-- Data records follows --

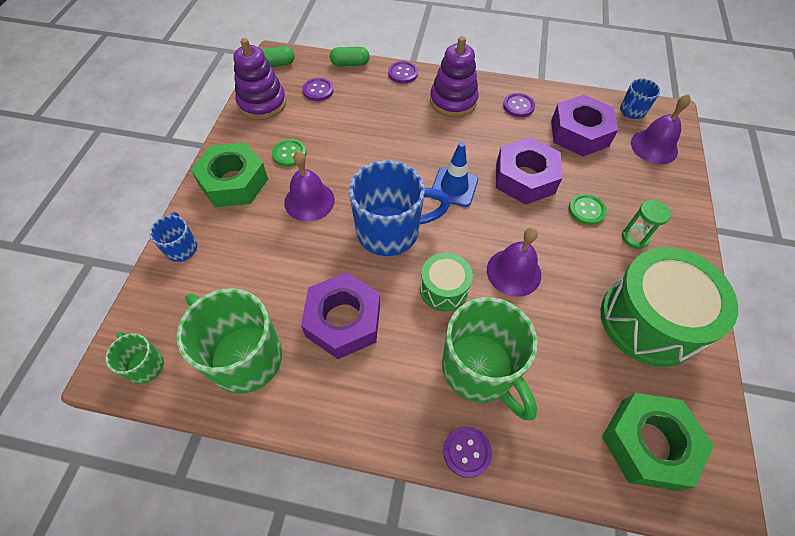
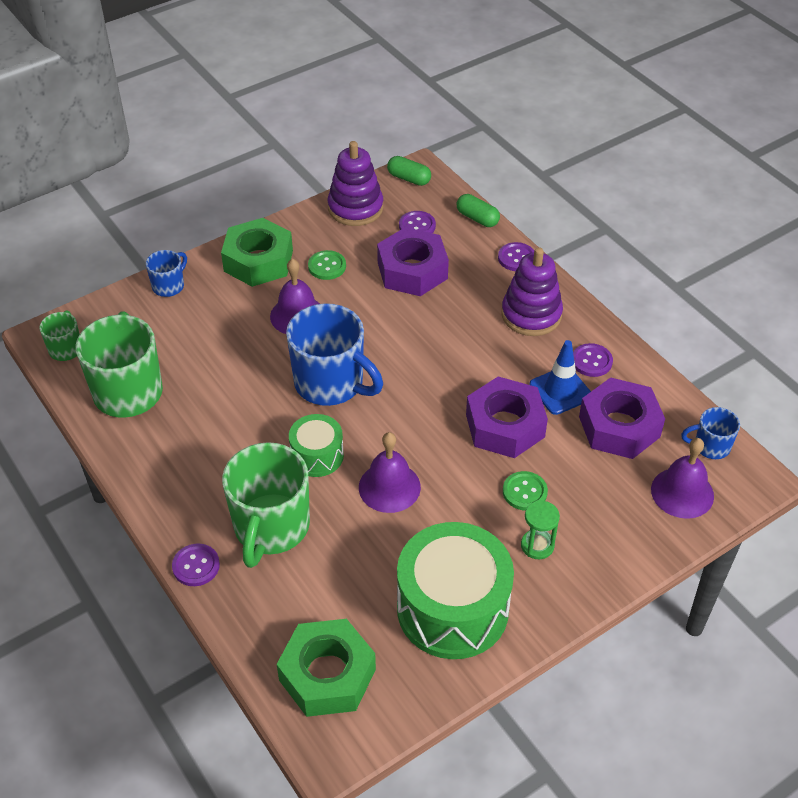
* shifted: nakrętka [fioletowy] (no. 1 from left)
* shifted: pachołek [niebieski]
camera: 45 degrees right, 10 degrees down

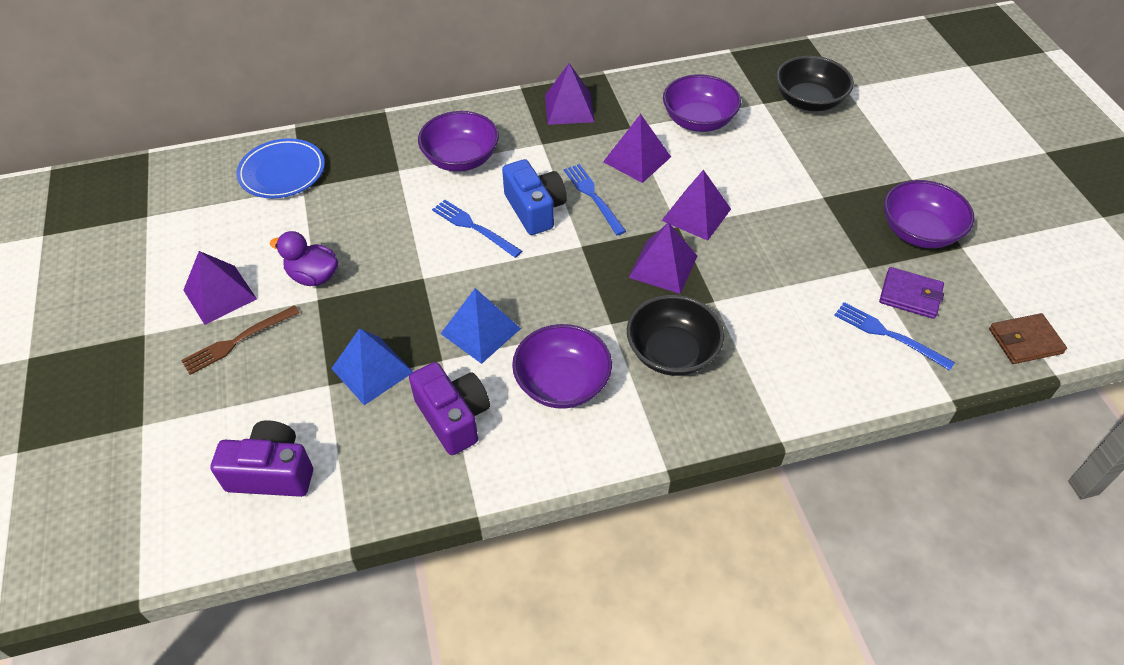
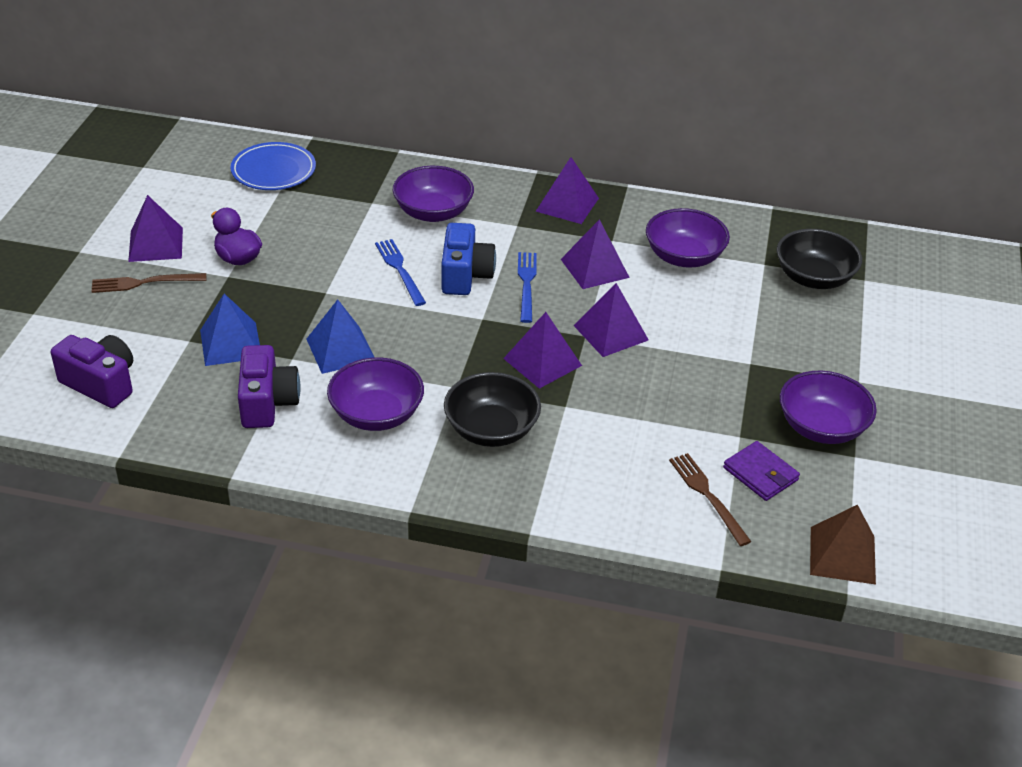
* repainted: widelec [niebieski] (no. 3 from left) to widelec [brązowy] (no. 2 from left)
* swapped: portfel [brązowy] to piramida [brązowy]
camera: 25 degrees right, 10 degrees down

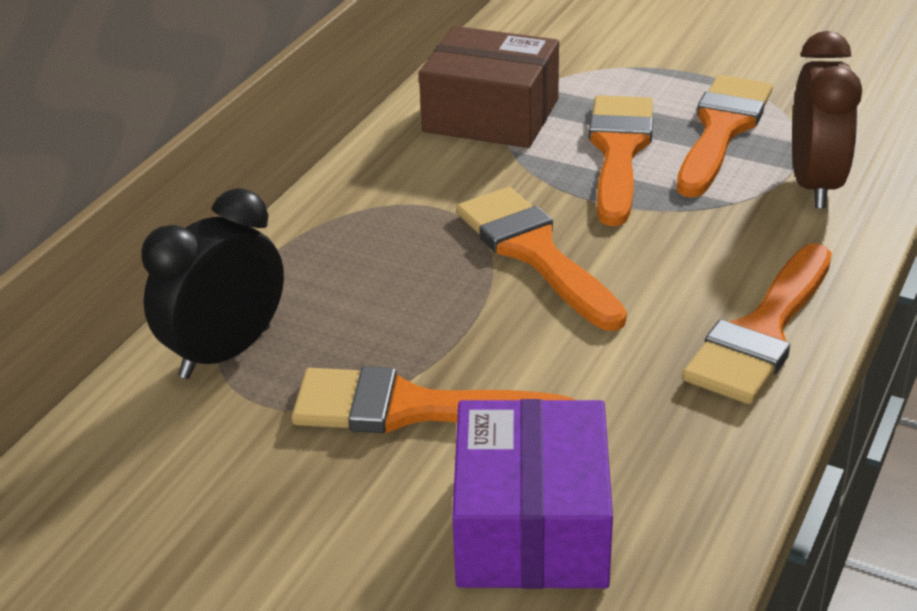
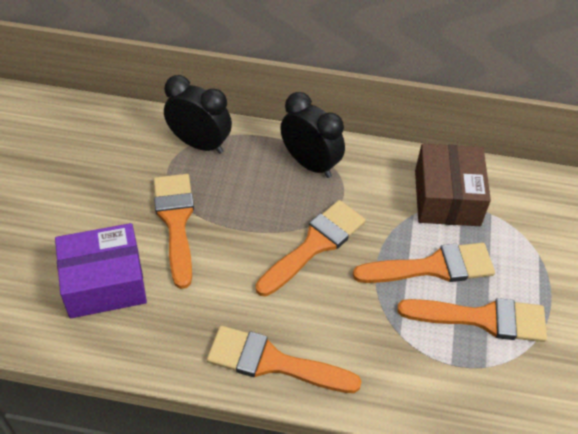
* gone: budzik [brązowy]
* new: budzik [czarny] (no. 2 from left)
camera: 70 degrees right, 15 degrees up

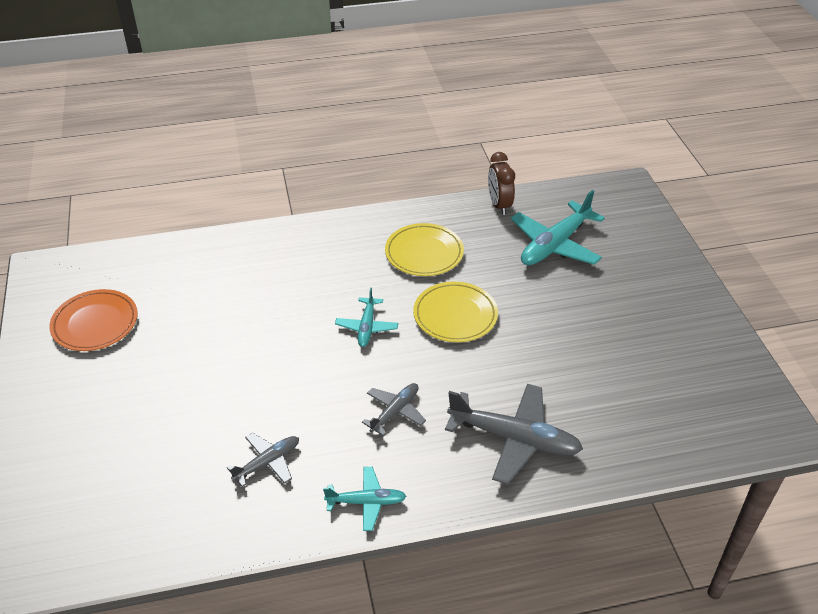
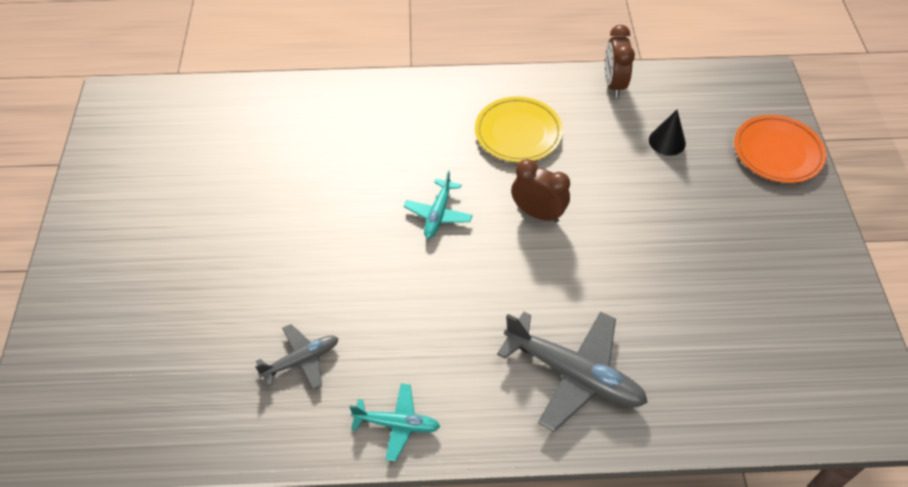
* shifted: talerz [pomarańczowy]
* gone: samolot [szary] (no. 2 from left)
* swapped: talerz [żółty] (no. 2 from left) to budzik [brązowy] (no. 1 from left)
* swapped: samolot [turkusowy] (no. 3 from left) to stożek [czarny]
camera: 10 degrees right, 10 degrees up

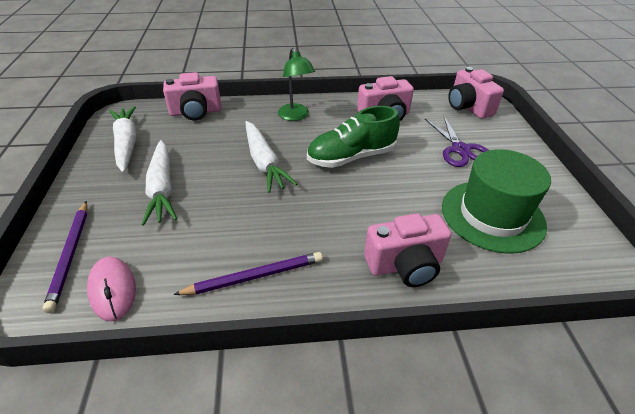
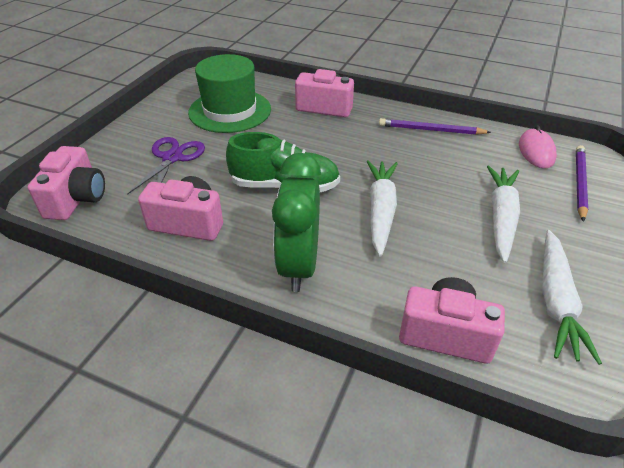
* swapped: lampka [zielony] to budzik [zielony]
camera: 150 degrees left, 0 degrees up

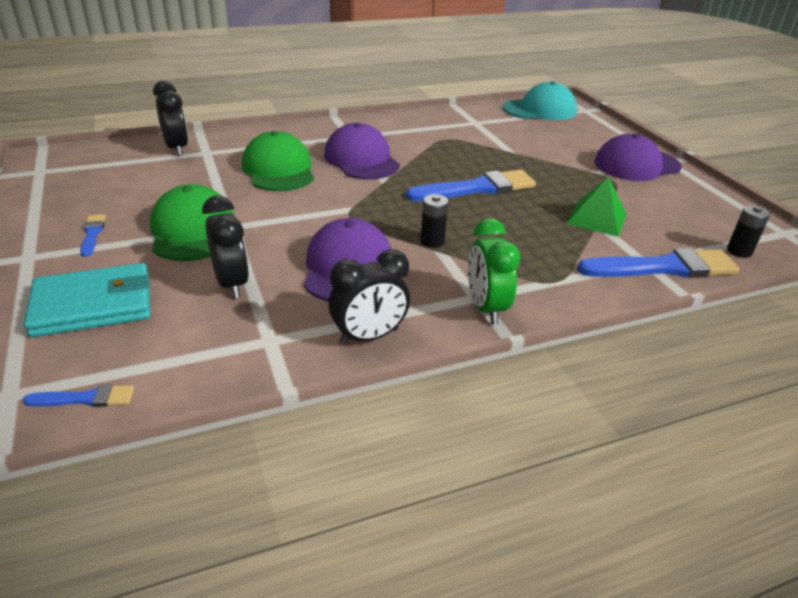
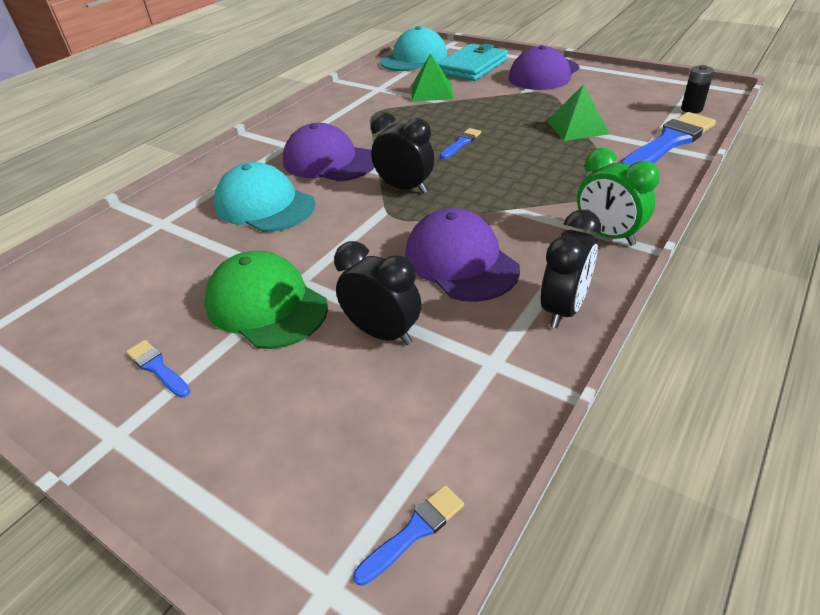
* shifted: portfel [turkusowy]
* shifted: budzik [czarny] (no. 1 from left in the first image) to budzik [czarny] (no. 2 from left)
* repainted: czapka [zielony] (no. 2 from left) to czapka [turkusowy] (no. 1 from left)
* scaled: pędzel [niebieski] (no. 3 from left) x0.47
* gone: bateria [czarny] (no. 1 from left)
* new: piramida [zielony] (no. 1 from left)
camera: 30 degrees left, 5 degrees up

-- Data records concluded --

» Work order
Each line from the one containing "shifted: pachołek [niebieski]" through the last line above should be retyped exactly, and no other line. Any picture is to be left out.

» Written answer
* shifted: pachołek [niebieski]
camera: 45 degrees right, 10 degrees down

* repainted: widelec [niebieski] (no. 3 from left) to widelec [brązowy] (no. 2 from left)
* swapped: portfel [brązowy] to piramida [brązowy]
camera: 25 degrees right, 10 degrees down

* gone: budzik [brązowy]
* new: budzik [czarny] (no. 2 from left)
camera: 70 degrees right, 15 degrees up

* shifted: talerz [pomarańczowy]
* gone: samolot [szary] (no. 2 from left)
* swapped: talerz [żółty] (no. 2 from left) to budzik [brązowy] (no. 1 from left)
* swapped: samolot [turkusowy] (no. 3 from left) to stożek [czarny]
camera: 10 degrees right, 10 degrees up

* swapped: lampka [zielony] to budzik [zielony]
camera: 150 degrees left, 0 degrees up

* shifted: portfel [turkusowy]
* shifted: budzik [czarny] (no. 1 from left in the first image) to budzik [czarny] (no. 2 from left)
* repainted: czapka [zielony] (no. 2 from left) to czapka [turkusowy] (no. 1 from left)
* scaled: pędzel [niebieski] (no. 3 from left) x0.47
* gone: bateria [czarny] (no. 1 from left)
* new: piramida [zielony] (no. 1 from left)
camera: 30 degrees left, 5 degrees up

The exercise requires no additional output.